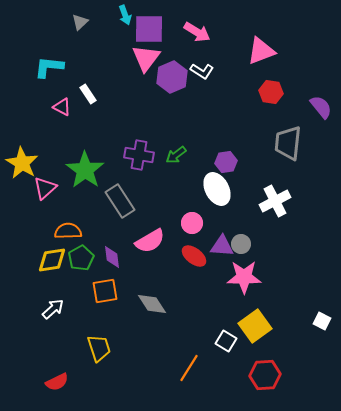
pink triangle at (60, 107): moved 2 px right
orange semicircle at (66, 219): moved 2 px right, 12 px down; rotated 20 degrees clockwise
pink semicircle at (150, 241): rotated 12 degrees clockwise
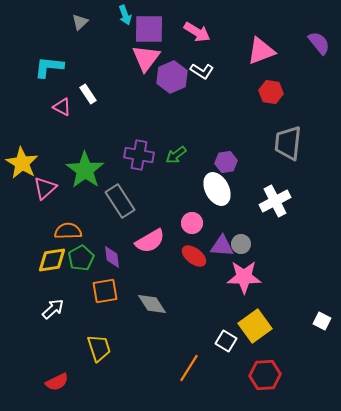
purple semicircle at (321, 107): moved 2 px left, 64 px up
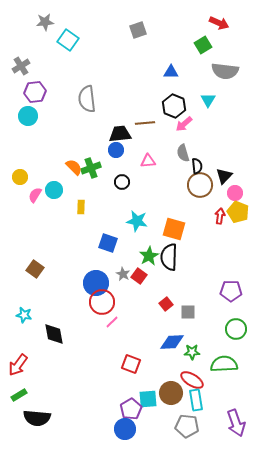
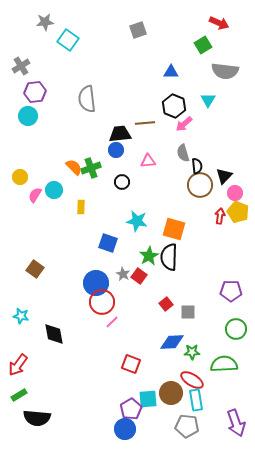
cyan star at (24, 315): moved 3 px left, 1 px down
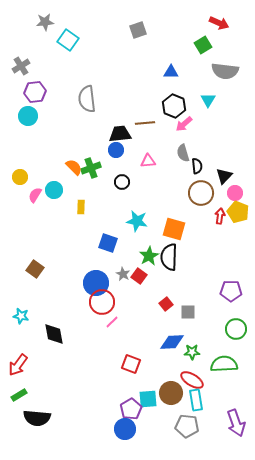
brown circle at (200, 185): moved 1 px right, 8 px down
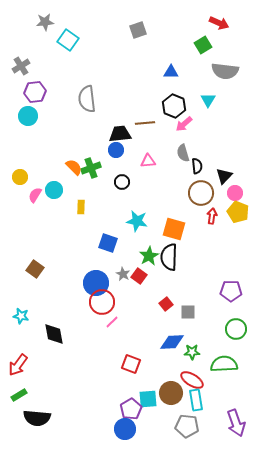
red arrow at (220, 216): moved 8 px left
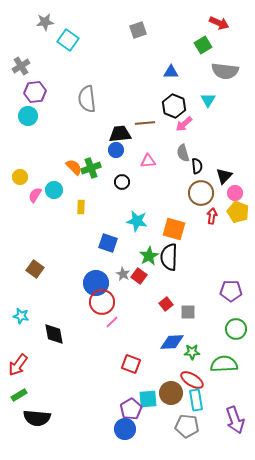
purple arrow at (236, 423): moved 1 px left, 3 px up
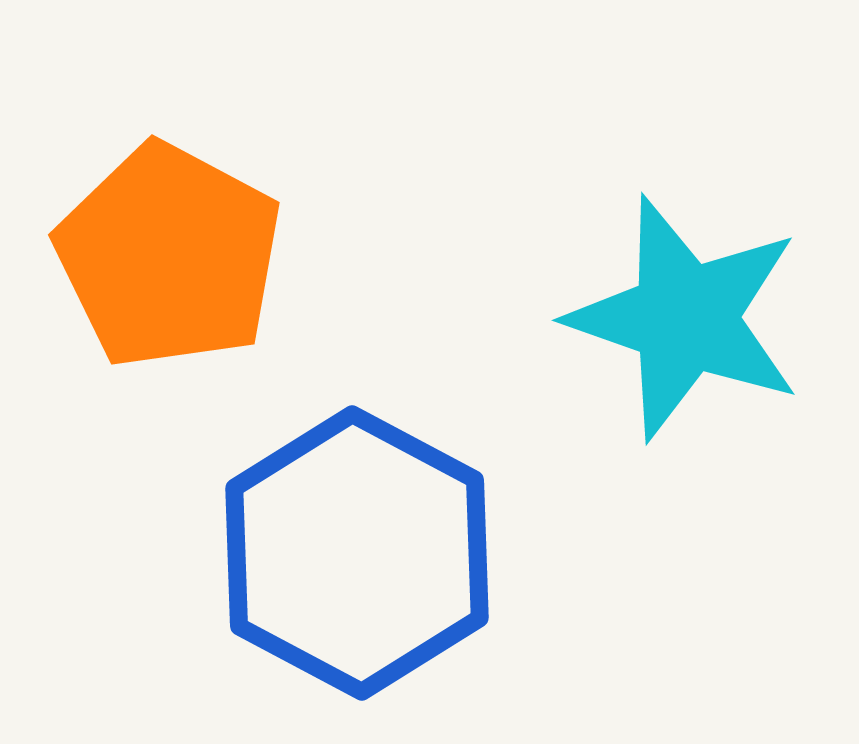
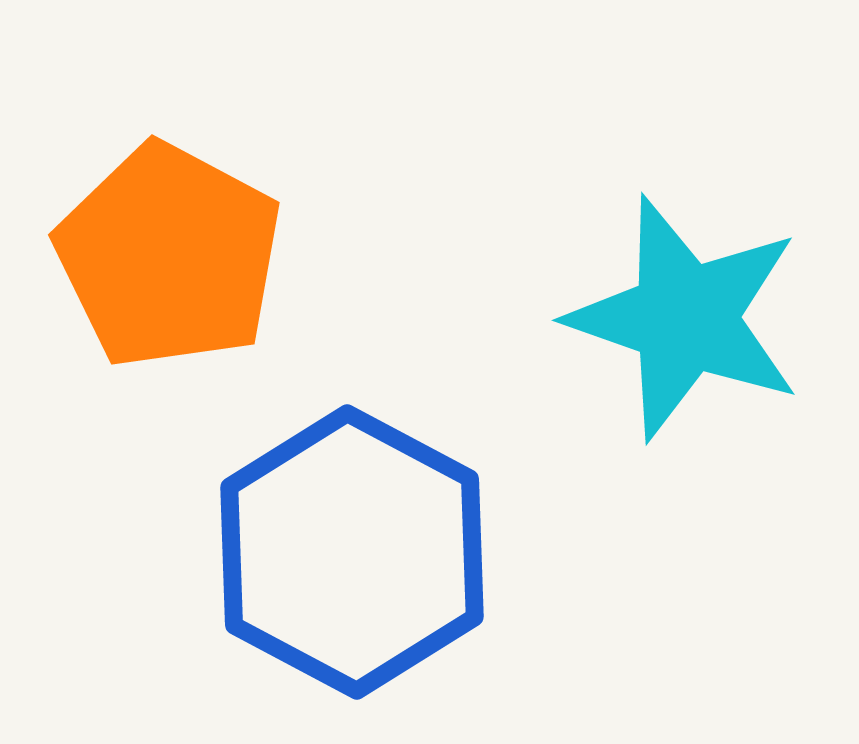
blue hexagon: moved 5 px left, 1 px up
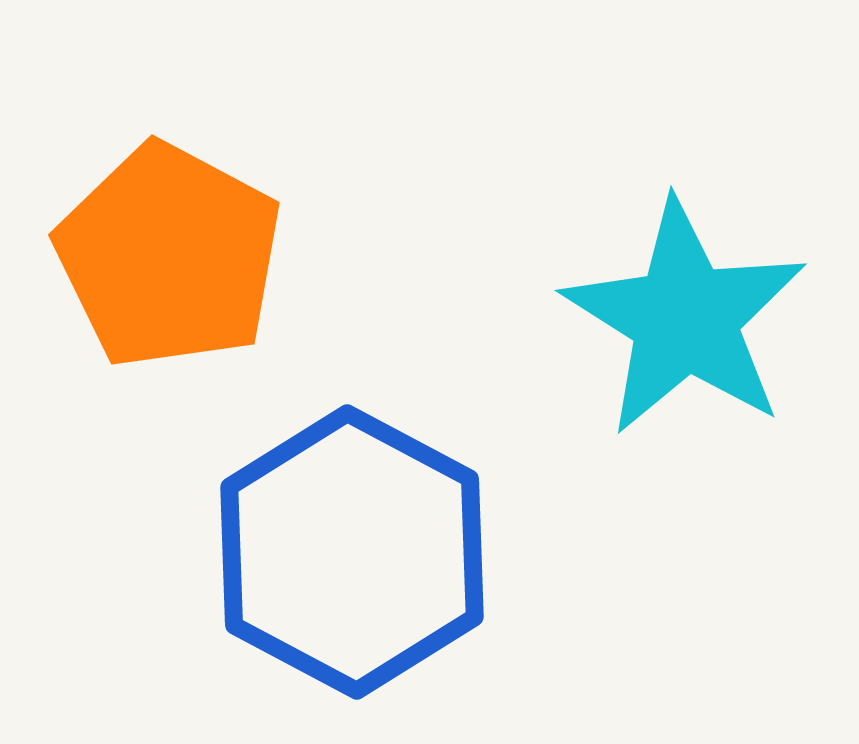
cyan star: rotated 13 degrees clockwise
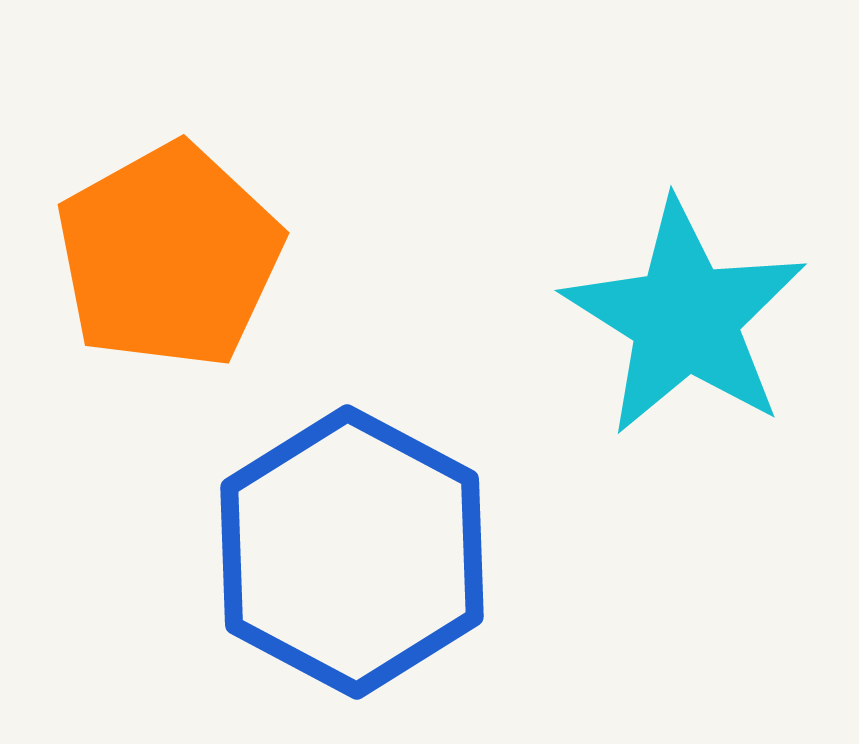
orange pentagon: rotated 15 degrees clockwise
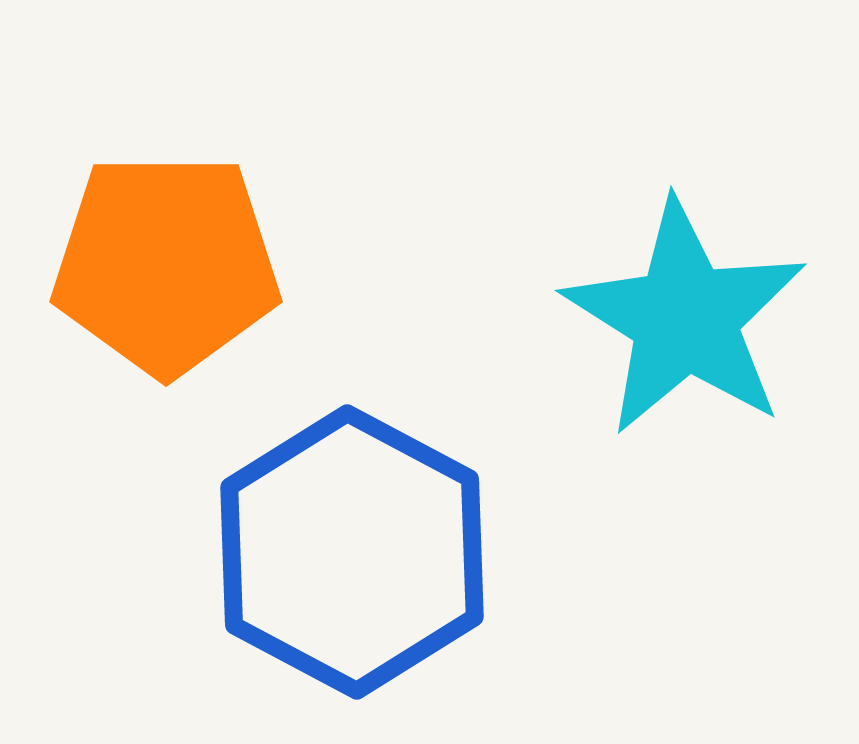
orange pentagon: moved 3 px left, 8 px down; rotated 29 degrees clockwise
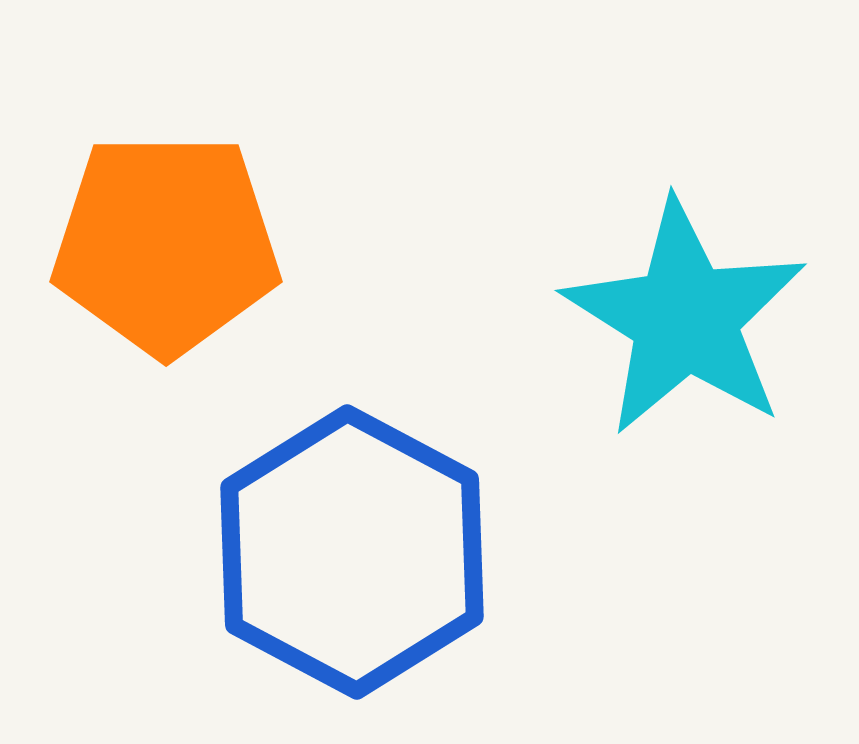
orange pentagon: moved 20 px up
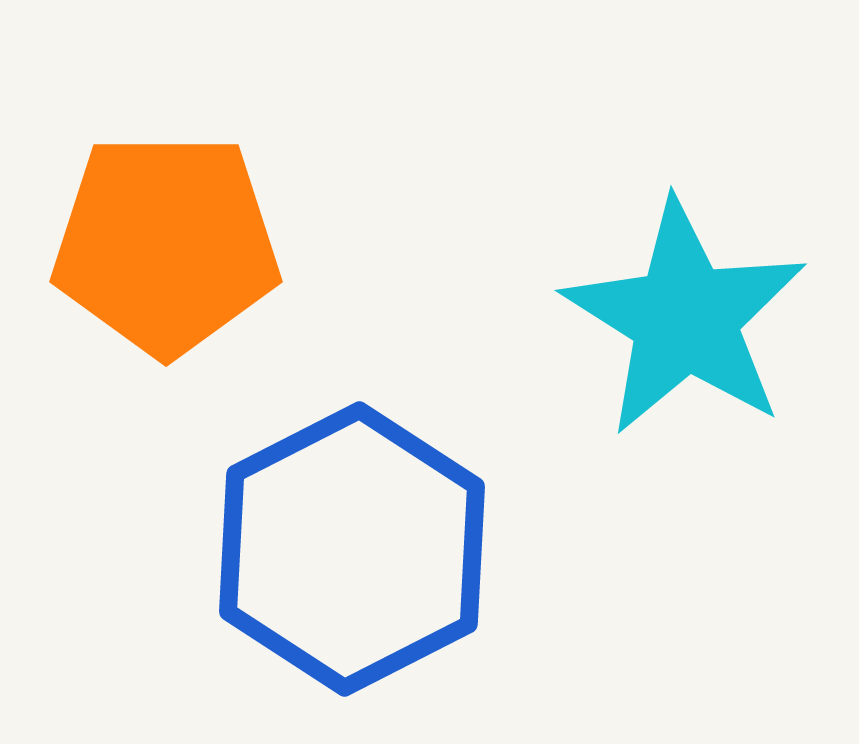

→ **Problem to work on**
Reproduce the data word for word from the line with "brown circle at" to the end, omitting the picture lines.

→ **Answer in full**
brown circle at (200, 185): moved 1 px right, 8 px down
red arrow at (220, 216): moved 8 px left
purple arrow at (236, 423): moved 1 px left, 3 px up
blue hexagon: moved 5 px left, 1 px up
cyan star: rotated 13 degrees clockwise
orange pentagon: rotated 15 degrees clockwise
orange pentagon: moved 3 px left, 8 px down; rotated 29 degrees clockwise
orange pentagon: moved 20 px up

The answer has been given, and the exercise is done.